* Aim of the exercise
Every line from the one holding "J203 pin 2: N7 -> GND" through the final line of the entries is to be reproduced exactly, and no other line.

* Records to process
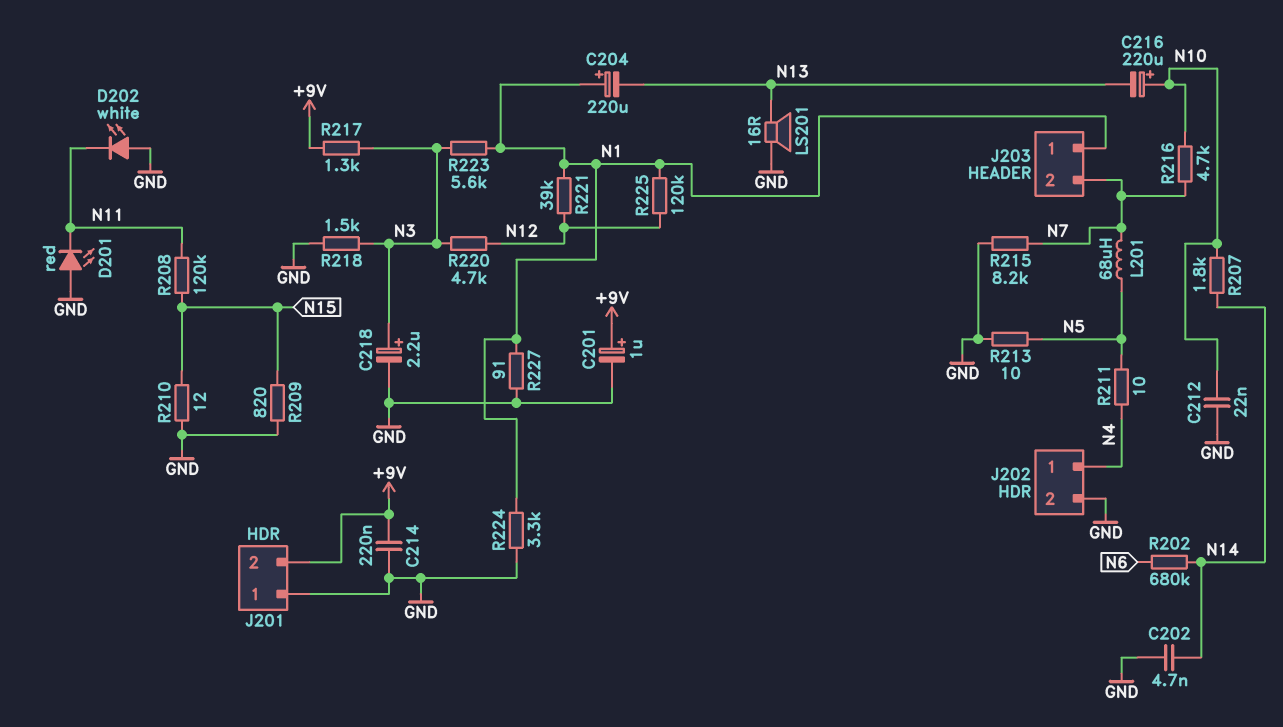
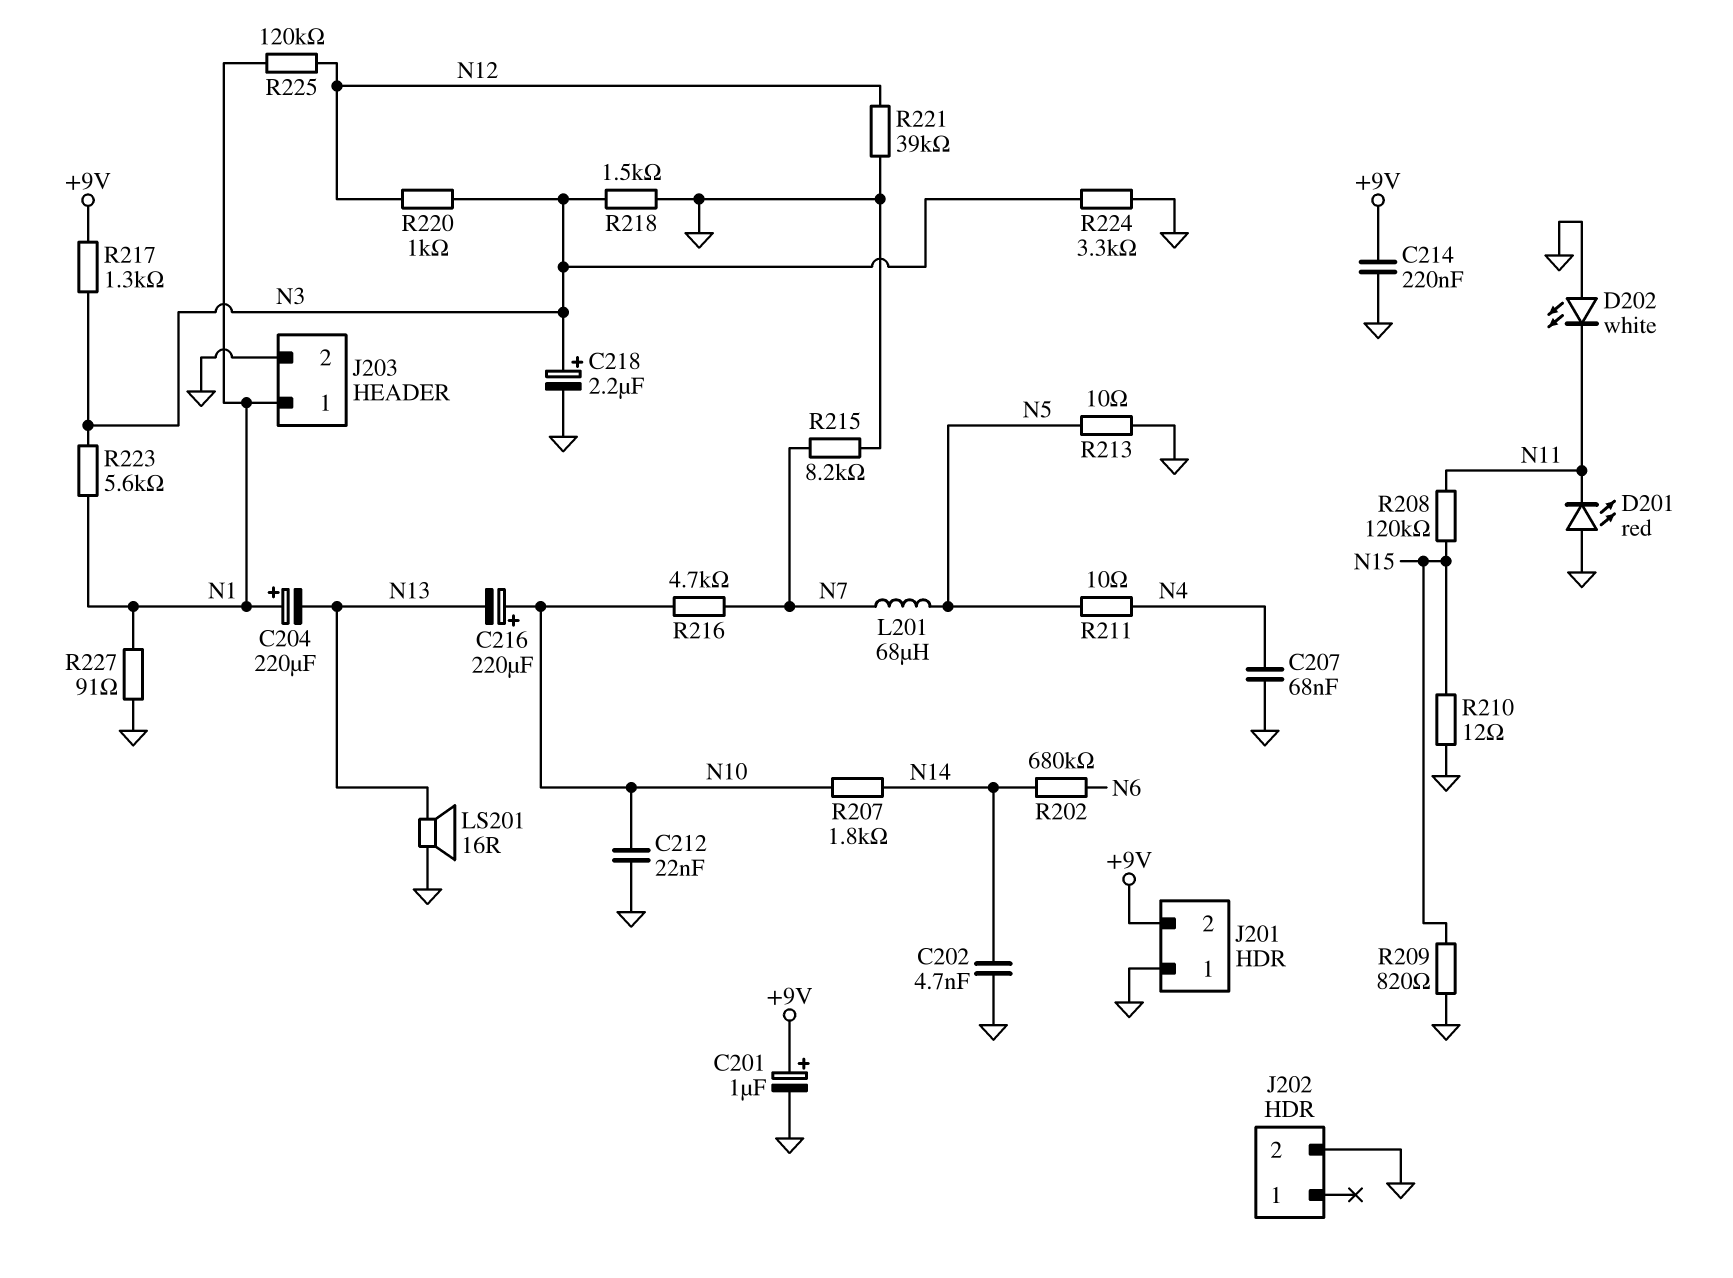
C207: none -> 68nF (GND, N4)
J202 pin 1: N4 -> none
J203 pin 2: N7 -> GND
R220: 4.7k (N3, N12) -> 1k (N3, N12)
R221: 39k (N1, N12) -> 39k (GND, N12)
R224: 3.3k (GND, N1) -> 3.3k (GND, N3)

* Answer for the task
J203 pin 2: N7 -> GND
R220: 4.7k (N3, N12) -> 1k (N3, N12)
R221: 39k (N1, N12) -> 39k (GND, N12)
R224: 3.3k (GND, N1) -> 3.3k (GND, N3)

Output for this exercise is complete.